"""

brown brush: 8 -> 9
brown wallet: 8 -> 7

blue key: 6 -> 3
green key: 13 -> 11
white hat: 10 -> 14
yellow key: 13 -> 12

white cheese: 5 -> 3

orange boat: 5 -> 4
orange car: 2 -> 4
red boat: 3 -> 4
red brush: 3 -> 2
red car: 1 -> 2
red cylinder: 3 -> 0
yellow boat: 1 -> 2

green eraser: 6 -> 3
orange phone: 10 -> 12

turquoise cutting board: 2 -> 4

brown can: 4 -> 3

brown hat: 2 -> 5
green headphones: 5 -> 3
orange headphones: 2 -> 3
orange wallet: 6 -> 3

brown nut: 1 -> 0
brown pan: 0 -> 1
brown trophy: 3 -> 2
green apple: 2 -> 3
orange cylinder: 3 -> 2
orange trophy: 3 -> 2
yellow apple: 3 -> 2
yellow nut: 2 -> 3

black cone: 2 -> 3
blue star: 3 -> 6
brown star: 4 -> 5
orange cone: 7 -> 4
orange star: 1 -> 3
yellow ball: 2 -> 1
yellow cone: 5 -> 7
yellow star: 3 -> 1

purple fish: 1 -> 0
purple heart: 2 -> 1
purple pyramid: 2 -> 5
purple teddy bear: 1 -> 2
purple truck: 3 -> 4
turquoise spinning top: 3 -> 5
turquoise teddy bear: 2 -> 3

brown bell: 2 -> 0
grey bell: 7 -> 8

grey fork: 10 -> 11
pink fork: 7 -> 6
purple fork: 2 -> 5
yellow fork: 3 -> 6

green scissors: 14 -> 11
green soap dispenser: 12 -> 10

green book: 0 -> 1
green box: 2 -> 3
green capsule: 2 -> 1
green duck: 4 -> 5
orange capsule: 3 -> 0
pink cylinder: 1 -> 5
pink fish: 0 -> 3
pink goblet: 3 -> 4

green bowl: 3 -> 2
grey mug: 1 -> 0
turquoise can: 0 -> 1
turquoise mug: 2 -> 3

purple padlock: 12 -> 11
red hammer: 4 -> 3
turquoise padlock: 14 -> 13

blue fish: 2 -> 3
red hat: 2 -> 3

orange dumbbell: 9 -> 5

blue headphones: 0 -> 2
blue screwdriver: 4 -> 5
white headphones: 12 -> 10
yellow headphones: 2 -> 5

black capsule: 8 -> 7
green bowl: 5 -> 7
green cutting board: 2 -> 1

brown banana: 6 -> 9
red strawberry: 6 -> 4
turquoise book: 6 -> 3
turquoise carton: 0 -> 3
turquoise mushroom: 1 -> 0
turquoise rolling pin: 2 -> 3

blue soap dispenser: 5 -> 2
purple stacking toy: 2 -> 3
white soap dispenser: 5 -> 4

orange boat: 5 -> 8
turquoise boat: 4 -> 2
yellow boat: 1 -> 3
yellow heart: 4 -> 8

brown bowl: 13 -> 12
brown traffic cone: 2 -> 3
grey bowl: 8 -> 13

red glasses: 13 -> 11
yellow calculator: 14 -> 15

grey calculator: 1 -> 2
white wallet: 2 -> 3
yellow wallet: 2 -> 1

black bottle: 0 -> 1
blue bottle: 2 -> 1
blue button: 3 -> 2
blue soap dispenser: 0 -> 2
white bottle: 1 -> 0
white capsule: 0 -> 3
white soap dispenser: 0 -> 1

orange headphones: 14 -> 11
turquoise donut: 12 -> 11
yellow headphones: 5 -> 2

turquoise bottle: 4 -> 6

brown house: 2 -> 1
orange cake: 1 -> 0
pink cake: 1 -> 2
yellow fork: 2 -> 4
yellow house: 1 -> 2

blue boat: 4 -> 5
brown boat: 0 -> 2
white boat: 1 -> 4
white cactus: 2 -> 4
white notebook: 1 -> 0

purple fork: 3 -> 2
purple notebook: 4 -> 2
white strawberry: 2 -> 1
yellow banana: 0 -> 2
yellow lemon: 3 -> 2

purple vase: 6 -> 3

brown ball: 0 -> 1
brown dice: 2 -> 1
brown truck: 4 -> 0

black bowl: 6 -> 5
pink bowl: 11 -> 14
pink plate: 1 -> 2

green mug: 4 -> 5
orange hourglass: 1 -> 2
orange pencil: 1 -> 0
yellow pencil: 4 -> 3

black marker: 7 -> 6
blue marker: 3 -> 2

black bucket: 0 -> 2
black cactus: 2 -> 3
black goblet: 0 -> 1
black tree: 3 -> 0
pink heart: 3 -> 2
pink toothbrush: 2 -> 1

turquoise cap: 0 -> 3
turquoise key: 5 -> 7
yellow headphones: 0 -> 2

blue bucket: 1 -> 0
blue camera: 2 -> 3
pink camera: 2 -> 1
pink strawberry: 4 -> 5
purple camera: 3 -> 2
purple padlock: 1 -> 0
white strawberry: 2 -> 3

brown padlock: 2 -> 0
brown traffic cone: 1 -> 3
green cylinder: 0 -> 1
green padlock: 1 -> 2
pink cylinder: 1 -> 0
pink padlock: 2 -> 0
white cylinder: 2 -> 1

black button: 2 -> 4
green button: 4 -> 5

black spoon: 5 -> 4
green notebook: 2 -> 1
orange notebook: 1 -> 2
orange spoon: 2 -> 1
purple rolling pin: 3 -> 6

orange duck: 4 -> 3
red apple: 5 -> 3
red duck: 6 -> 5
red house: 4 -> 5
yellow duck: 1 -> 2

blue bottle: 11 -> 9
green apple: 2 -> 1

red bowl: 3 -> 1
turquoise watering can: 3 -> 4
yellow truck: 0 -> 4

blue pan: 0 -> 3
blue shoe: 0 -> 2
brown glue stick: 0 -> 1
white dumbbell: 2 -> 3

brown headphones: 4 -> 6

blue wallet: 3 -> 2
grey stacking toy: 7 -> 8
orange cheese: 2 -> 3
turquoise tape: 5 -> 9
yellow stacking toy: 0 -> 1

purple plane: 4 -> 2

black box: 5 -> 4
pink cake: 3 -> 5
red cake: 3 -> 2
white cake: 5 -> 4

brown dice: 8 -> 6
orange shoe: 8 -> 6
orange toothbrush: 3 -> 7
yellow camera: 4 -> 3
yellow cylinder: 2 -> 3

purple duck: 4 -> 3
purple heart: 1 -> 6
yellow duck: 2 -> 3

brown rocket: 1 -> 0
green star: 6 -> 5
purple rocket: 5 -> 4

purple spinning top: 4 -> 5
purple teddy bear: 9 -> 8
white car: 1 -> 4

"""

TASK REQUIREMENTS -
Where the string "boat" shows up in the listing above, copy the line that holds it.

RESULT OF THIS EXERCISE -
orange boat: 5 -> 4
red boat: 3 -> 4
yellow boat: 1 -> 2
orange boat: 5 -> 8
turquoise boat: 4 -> 2
yellow boat: 1 -> 3
blue boat: 4 -> 5
brown boat: 0 -> 2
white boat: 1 -> 4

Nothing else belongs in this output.